*DATA*:
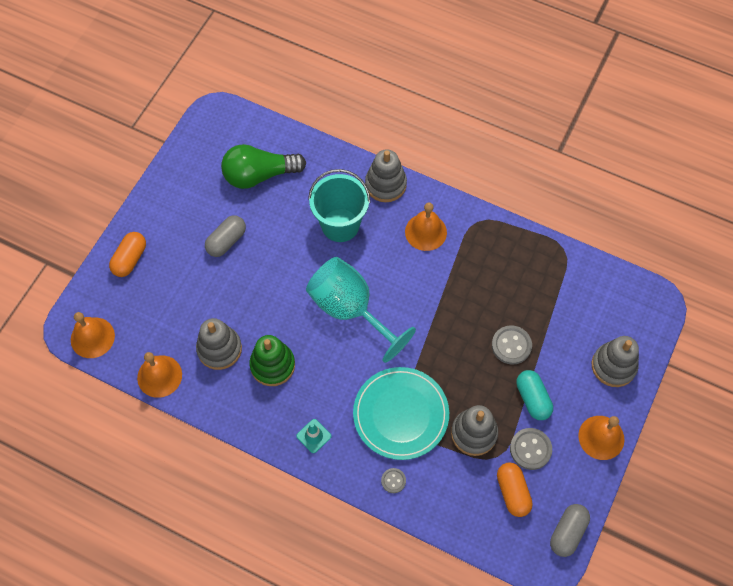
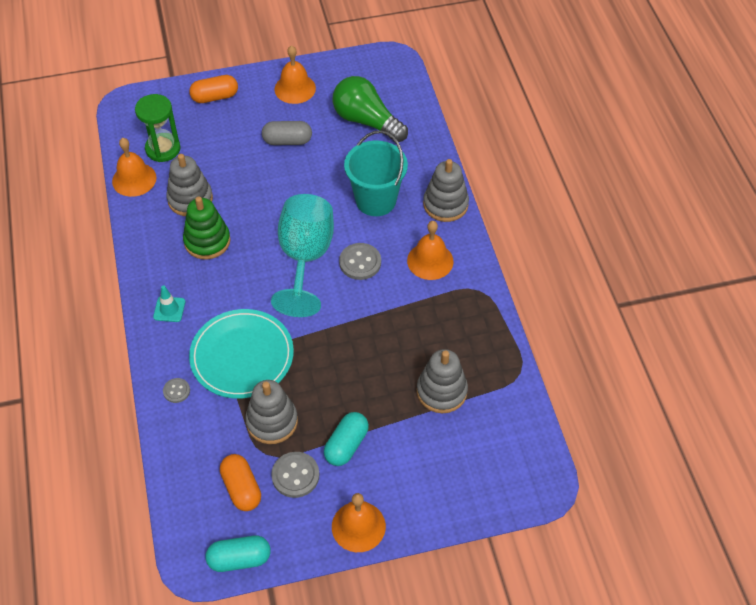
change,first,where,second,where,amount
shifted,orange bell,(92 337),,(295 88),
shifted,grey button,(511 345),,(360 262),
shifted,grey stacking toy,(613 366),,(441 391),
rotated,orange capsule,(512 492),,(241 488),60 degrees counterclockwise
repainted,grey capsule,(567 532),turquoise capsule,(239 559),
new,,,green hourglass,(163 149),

*AIM OF THE TASK*:
Output an exact copy of the lines from the one holding "repainted,grey capsule,(567 532),turquoise" to the last line of the data, inclusive, and nothing beyond that range.

*RESULT FOR THIS EXERCISE*:
repainted,grey capsule,(567 532),turquoise capsule,(239 559),
new,,,green hourglass,(163 149),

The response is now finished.